Every line of the following records that includes "gray" should be copied.
+---+
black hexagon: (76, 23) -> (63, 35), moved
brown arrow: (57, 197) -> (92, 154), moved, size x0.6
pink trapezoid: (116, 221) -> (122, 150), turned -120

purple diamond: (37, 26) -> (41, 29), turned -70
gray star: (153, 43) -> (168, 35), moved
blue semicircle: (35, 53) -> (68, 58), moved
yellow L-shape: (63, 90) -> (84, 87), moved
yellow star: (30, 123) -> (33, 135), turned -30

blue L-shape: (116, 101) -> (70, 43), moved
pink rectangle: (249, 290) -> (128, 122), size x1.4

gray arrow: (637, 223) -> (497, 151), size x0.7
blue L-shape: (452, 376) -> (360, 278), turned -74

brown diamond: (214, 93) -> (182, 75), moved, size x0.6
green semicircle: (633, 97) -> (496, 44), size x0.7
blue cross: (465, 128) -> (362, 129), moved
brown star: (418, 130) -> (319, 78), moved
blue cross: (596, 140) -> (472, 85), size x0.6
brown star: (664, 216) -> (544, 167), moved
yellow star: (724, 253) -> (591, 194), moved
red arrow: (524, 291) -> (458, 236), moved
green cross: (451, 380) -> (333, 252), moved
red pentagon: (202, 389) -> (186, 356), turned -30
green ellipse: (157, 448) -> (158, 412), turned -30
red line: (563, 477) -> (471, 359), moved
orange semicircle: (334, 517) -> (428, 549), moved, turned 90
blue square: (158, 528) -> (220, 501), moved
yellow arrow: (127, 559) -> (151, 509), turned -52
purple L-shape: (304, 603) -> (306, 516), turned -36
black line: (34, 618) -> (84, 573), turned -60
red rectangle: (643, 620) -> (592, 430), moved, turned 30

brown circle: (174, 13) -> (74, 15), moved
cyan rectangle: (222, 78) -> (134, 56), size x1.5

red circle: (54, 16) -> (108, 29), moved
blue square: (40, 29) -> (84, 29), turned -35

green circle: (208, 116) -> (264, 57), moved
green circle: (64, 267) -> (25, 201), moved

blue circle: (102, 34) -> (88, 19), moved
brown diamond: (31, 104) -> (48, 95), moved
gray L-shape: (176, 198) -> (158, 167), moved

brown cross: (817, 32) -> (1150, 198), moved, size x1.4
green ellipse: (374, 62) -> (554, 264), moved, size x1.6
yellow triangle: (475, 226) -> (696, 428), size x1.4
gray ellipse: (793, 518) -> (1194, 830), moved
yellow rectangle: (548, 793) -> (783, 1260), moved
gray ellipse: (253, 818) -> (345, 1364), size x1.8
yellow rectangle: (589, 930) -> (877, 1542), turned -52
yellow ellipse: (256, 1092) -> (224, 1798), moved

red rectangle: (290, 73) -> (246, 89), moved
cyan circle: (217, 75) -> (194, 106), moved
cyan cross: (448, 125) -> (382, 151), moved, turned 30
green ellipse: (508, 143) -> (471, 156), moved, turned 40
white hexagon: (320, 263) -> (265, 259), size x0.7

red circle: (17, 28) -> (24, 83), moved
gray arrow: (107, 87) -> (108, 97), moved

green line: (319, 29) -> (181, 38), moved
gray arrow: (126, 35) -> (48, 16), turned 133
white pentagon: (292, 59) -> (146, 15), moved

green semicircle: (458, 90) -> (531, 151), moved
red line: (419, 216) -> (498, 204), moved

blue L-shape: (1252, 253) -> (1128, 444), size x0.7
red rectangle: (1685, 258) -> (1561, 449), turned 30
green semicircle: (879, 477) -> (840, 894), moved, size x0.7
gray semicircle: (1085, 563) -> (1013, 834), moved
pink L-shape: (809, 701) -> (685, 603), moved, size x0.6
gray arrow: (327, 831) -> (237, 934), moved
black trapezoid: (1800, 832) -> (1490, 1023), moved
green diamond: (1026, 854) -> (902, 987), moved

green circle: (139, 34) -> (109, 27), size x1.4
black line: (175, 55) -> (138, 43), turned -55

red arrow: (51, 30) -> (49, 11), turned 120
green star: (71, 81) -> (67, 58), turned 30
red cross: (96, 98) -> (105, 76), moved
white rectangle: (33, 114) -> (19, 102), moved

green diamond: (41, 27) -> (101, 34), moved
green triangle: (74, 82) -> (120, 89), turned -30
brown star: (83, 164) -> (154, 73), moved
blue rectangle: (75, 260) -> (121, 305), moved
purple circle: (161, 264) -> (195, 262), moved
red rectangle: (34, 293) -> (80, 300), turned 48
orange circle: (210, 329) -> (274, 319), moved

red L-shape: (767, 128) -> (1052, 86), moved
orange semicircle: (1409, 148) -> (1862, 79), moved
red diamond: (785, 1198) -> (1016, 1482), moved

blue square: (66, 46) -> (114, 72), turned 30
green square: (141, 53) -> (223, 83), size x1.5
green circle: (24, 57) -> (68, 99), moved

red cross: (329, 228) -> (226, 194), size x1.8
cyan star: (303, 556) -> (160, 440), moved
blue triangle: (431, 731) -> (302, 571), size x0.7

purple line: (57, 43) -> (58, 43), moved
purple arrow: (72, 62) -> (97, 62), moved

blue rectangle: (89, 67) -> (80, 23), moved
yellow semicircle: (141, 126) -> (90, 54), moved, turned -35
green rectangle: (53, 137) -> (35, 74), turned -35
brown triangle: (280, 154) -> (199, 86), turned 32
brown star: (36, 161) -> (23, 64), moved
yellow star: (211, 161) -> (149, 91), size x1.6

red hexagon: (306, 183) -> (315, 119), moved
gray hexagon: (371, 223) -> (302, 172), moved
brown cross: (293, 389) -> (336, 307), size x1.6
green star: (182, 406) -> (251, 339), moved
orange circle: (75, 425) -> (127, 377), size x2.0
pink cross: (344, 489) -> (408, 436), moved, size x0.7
+---+
## OUTPUT FOR THIS EXERCISE
gray star: (153, 43) -> (168, 35), moved
gray arrow: (637, 223) -> (497, 151), size x0.7
gray L-shape: (176, 198) -> (158, 167), moved
gray ellipse: (793, 518) -> (1194, 830), moved
gray ellipse: (253, 818) -> (345, 1364), size x1.8
gray arrow: (107, 87) -> (108, 97), moved
gray arrow: (126, 35) -> (48, 16), turned 133
gray semicircle: (1085, 563) -> (1013, 834), moved
gray arrow: (327, 831) -> (237, 934), moved
gray hexagon: (371, 223) -> (302, 172), moved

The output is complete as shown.